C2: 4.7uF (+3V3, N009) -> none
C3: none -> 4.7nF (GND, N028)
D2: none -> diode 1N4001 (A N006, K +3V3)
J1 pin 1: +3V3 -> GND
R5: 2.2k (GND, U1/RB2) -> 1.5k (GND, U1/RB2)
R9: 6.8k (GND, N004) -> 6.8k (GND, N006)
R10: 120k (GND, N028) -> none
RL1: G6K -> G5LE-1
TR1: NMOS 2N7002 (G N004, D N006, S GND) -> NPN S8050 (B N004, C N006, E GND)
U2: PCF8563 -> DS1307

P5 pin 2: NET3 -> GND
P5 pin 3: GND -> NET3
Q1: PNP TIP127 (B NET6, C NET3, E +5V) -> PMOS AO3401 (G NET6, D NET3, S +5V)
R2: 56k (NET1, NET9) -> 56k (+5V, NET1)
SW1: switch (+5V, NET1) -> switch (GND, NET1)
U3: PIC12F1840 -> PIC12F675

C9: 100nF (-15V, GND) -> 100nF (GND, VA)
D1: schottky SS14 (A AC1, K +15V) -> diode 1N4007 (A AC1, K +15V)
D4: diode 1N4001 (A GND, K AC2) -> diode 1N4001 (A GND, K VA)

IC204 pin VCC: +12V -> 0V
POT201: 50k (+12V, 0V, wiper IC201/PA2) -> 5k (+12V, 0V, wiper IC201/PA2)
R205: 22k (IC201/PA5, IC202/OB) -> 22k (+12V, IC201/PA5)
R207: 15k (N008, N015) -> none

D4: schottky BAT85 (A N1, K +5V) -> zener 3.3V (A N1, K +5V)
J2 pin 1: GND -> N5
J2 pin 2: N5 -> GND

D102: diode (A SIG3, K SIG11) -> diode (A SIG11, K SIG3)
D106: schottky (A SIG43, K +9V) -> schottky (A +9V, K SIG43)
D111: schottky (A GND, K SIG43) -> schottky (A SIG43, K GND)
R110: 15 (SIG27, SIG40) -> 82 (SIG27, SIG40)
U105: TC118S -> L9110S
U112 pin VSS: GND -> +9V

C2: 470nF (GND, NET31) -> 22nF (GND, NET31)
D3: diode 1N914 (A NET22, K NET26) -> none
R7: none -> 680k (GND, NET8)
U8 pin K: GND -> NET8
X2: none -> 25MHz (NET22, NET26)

..........

TASK TO COMPLETE: Please output the lines of the listing above that fall in the stretch from the one with "J2 pin 2: N5 -> GND" through the one with "R7: none -> 680k (GND, NET8)", exactly and only those.

ANSWER SECTION:
J2 pin 2: N5 -> GND

D102: diode (A SIG3, K SIG11) -> diode (A SIG11, K SIG3)
D106: schottky (A SIG43, K +9V) -> schottky (A +9V, K SIG43)
D111: schottky (A GND, K SIG43) -> schottky (A SIG43, K GND)
R110: 15 (SIG27, SIG40) -> 82 (SIG27, SIG40)
U105: TC118S -> L9110S
U112 pin VSS: GND -> +9V

C2: 470nF (GND, NET31) -> 22nF (GND, NET31)
D3: diode 1N914 (A NET22, K NET26) -> none
R7: none -> 680k (GND, NET8)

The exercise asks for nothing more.